## Recorded information
====================

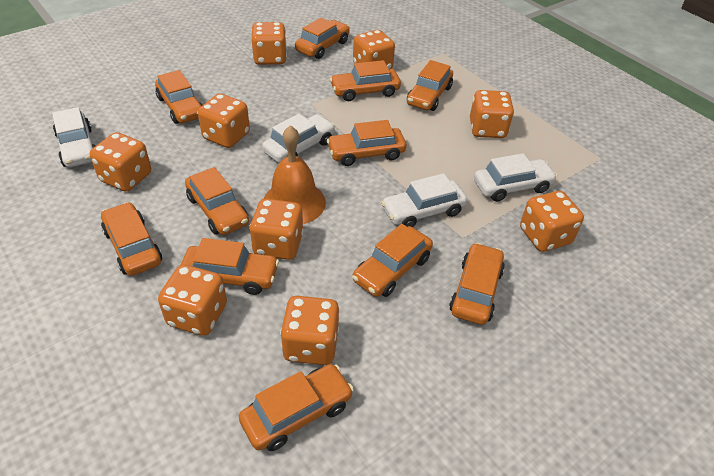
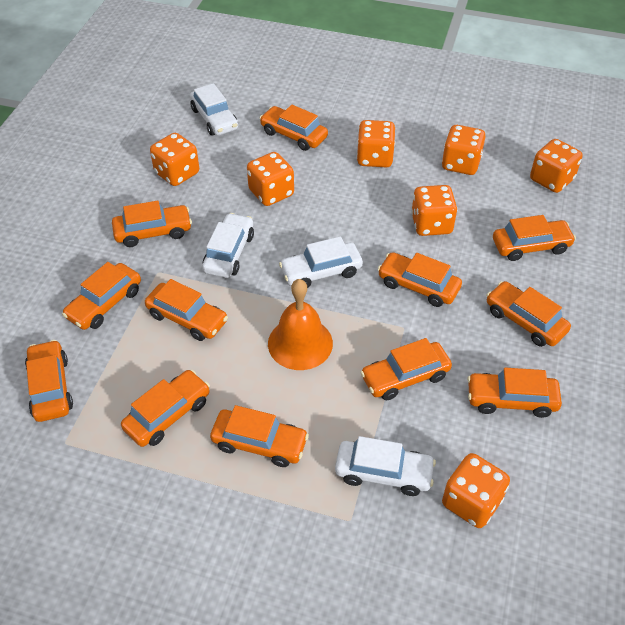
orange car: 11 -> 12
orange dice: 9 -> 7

====================

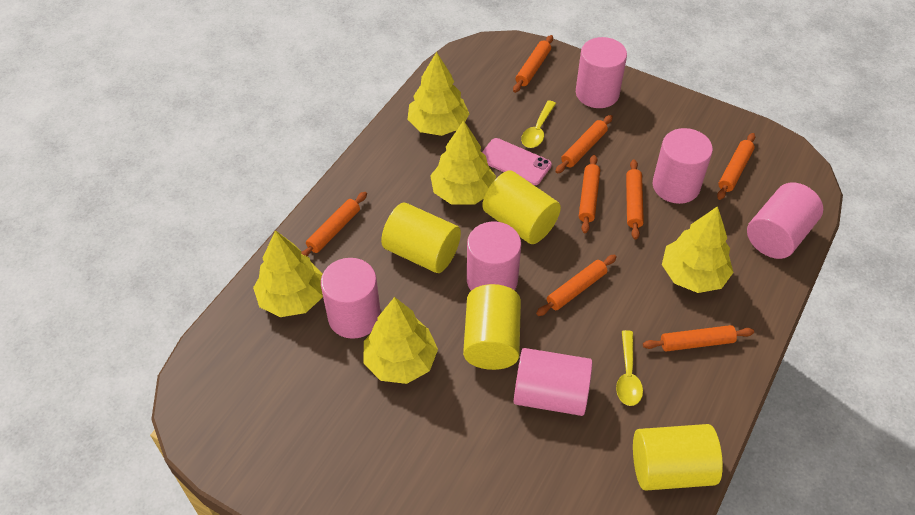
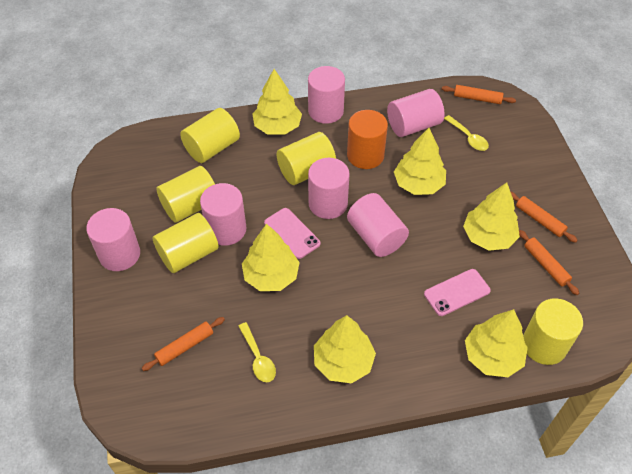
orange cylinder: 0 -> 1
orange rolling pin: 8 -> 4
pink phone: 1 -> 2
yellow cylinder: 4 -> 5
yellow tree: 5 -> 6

====================

## Problem description
Which lines in the data above hold the string "orange"? Return each of them.

## Task solution
orange car: 11 -> 12
orange dice: 9 -> 7
orange cylinder: 0 -> 1
orange rolling pin: 8 -> 4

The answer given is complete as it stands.